*** Data for this exercise ***

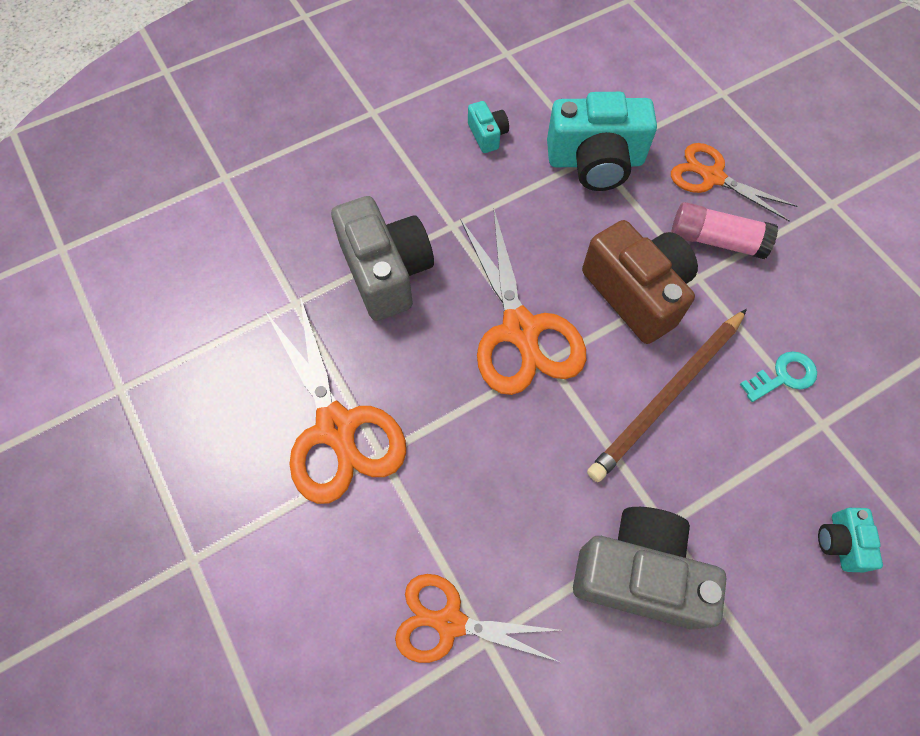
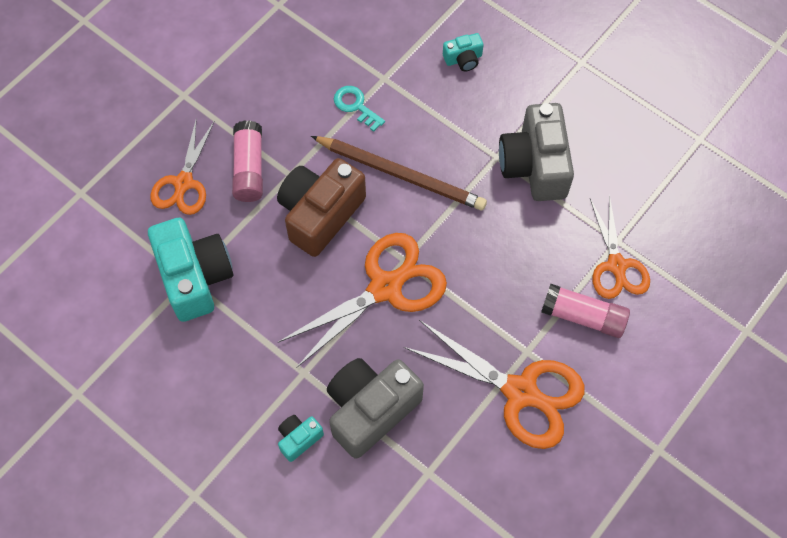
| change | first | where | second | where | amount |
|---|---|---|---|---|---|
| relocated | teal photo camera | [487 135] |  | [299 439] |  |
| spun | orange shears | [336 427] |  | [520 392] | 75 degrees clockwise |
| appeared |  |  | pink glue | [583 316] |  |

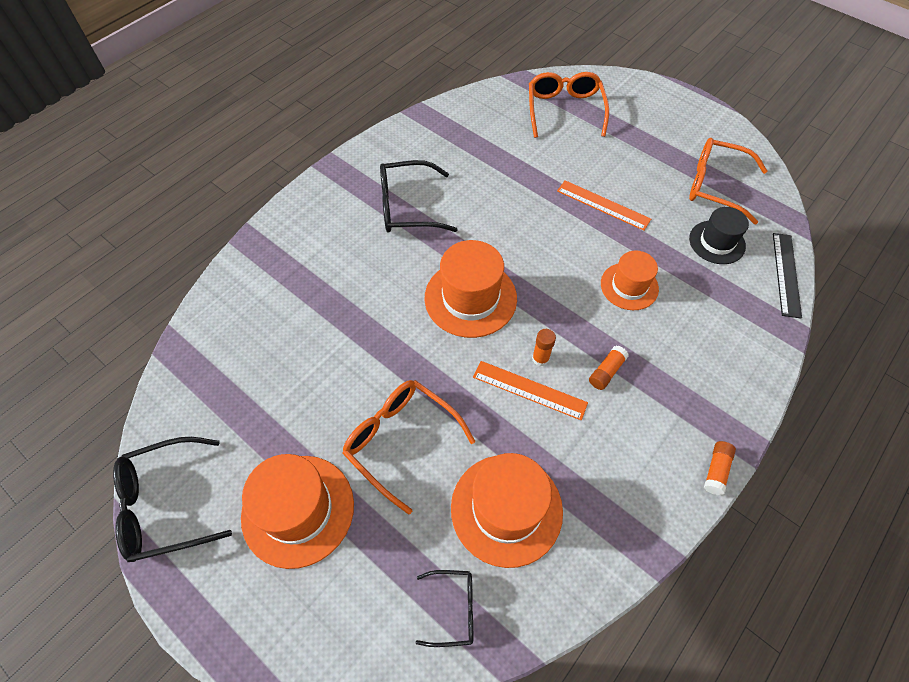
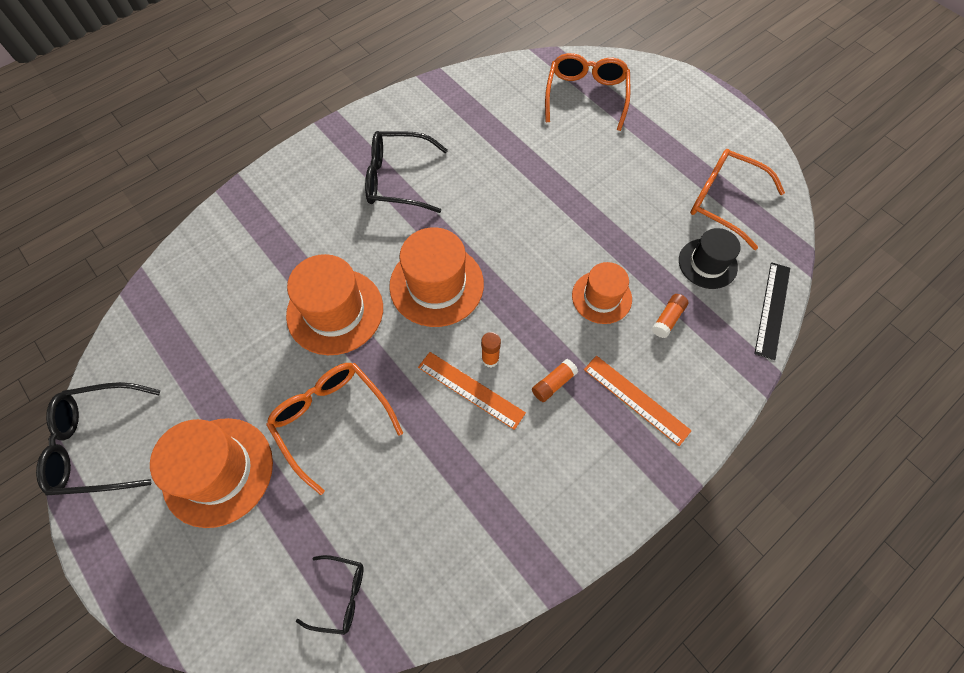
| change | first | where | second | where | amount |
|---|---|---|---|---|---|
| relocated | orange measuring stick | [603 205] |  | [636 399] |  |
| relocated | orange glue | [716 470] |  | [667 319] |  |
| relocated | orange hat | [506 509] |  | [335 311] |  |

*** End of Data for this exercise ***

**Task directions:**
Needed here is only the span from the line with "relocated | teal" through the last line of the entries, copied exactly with both ends and without pictures.

**Answer to this exercise:**
| relocated | teal photo camera | [487 135] |  | [299 439] |  |
| spun | orange shears | [336 427] |  | [520 392] | 75 degrees clockwise |
| appeared |  |  | pink glue | [583 316] |  |

| change | first | where | second | where | amount |
|---|---|---|---|---|---|
| relocated | orange measuring stick | [603 205] |  | [636 399] |  |
| relocated | orange glue | [716 470] |  | [667 319] |  |
| relocated | orange hat | [506 509] |  | [335 311] |  |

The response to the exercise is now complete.